## To do
A stretch of the entries below is to be set down exactly, running from the line with "camera: 65 degrees right, 5 degrees up" through the line with "(639, 208) = (746, 386): green", both included, and no other line.

## Extracted data
──────────────────────────────
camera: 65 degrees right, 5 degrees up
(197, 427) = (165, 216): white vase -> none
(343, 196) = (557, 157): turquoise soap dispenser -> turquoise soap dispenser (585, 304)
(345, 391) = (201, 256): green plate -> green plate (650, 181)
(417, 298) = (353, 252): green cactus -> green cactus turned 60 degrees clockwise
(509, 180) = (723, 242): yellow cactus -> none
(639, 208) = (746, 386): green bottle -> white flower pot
──────────────────────────────
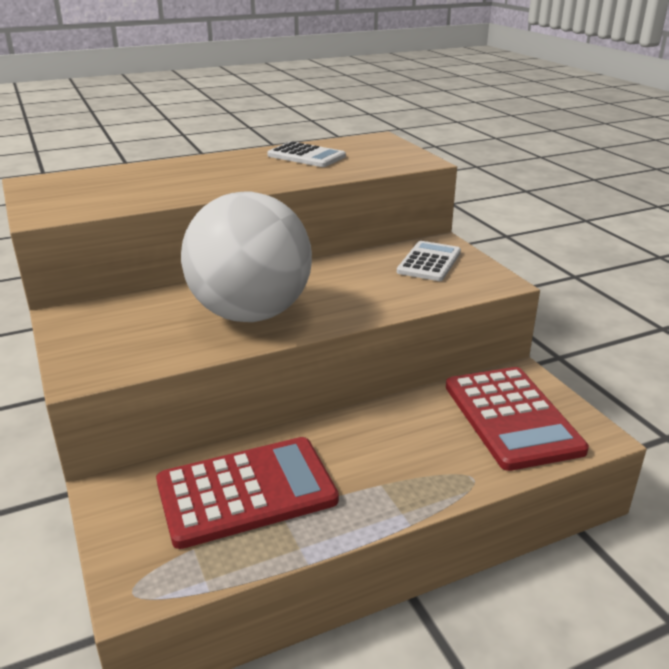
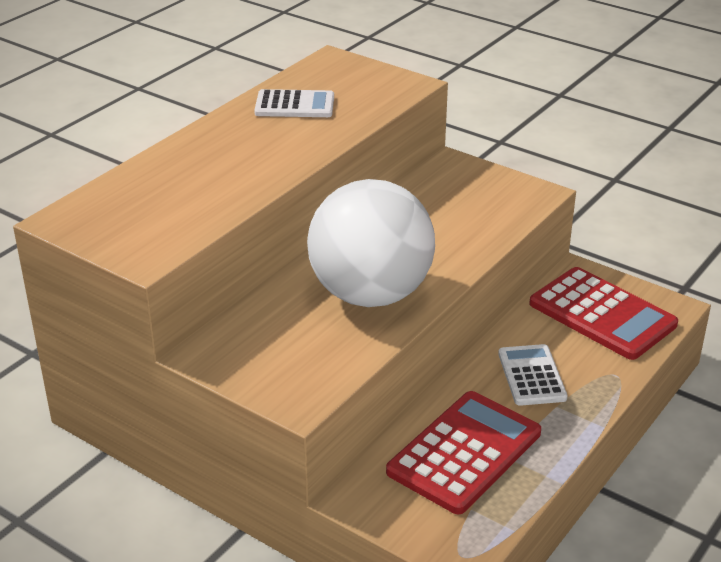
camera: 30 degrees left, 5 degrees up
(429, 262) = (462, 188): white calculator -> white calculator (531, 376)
──────────────────────────────
## Result of the task
camera: 65 degrees right, 5 degrees up
(197, 427) = (165, 216): white vase -> none
(343, 196) = (557, 157): turquoise soap dispenser -> turquoise soap dispenser (585, 304)
(345, 391) = (201, 256): green plate -> green plate (650, 181)
(417, 298) = (353, 252): green cactus -> green cactus turned 60 degrees clockwise
(509, 180) = (723, 242): yellow cactus -> none
(639, 208) = (746, 386): green bottle -> white flower pot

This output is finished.